AVAILABLE DATA:
* * * * * * * * *
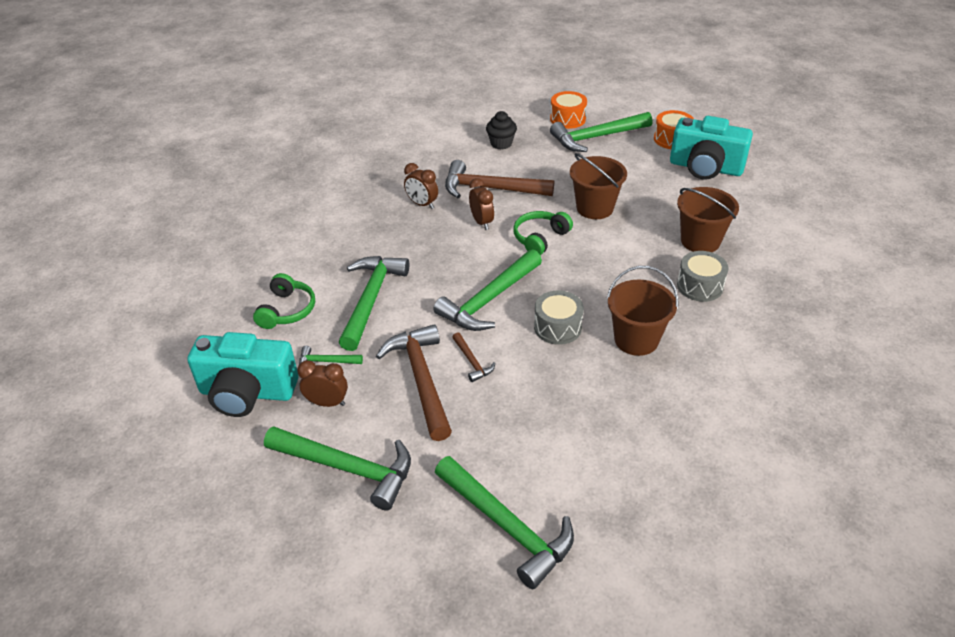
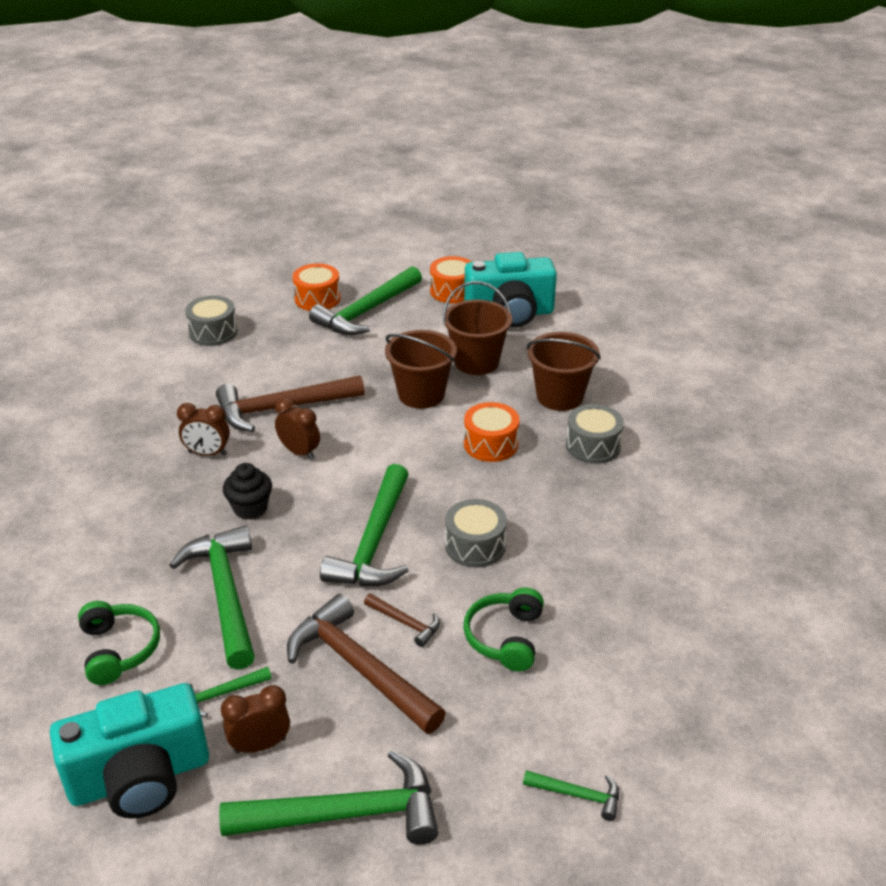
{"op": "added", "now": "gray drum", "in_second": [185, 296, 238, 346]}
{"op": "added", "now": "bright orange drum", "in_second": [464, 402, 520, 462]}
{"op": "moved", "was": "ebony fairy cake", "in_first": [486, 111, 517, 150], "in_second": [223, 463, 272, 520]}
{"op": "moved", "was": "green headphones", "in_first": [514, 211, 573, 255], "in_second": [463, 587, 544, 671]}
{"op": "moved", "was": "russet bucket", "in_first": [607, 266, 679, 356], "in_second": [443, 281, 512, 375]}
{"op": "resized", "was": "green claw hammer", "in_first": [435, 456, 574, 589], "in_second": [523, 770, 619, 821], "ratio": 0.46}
* * * * * * * * *
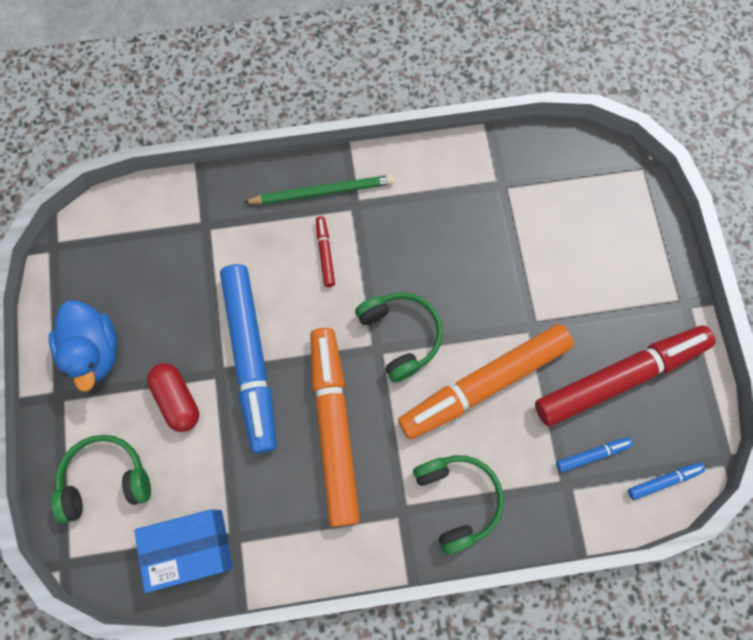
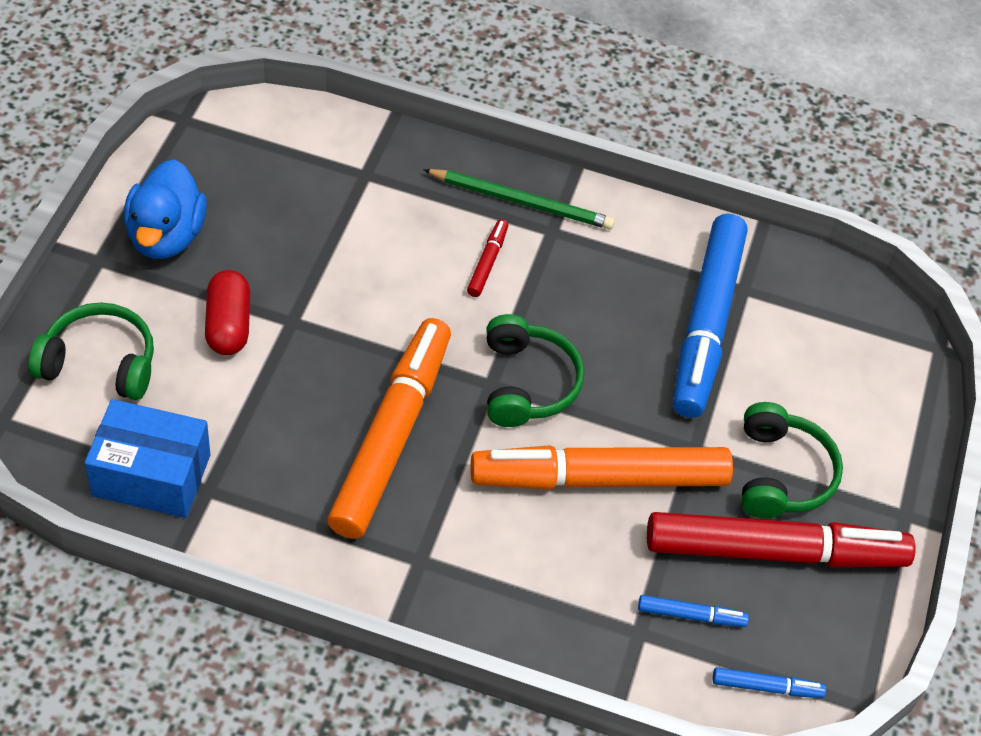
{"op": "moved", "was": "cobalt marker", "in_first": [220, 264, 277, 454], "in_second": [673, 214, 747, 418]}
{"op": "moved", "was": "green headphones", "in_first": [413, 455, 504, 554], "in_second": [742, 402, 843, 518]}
* * * * * * * * *
EXERCISE PROMPT: From the records above, pull out every line containing the word "green".

ANSWER TO THIS TASK:
{"op": "moved", "was": "green headphones", "in_first": [514, 211, 573, 255], "in_second": [463, 587, 544, 671]}
{"op": "resized", "was": "green claw hammer", "in_first": [435, 456, 574, 589], "in_second": [523, 770, 619, 821], "ratio": 0.46}
{"op": "moved", "was": "green headphones", "in_first": [413, 455, 504, 554], "in_second": [742, 402, 843, 518]}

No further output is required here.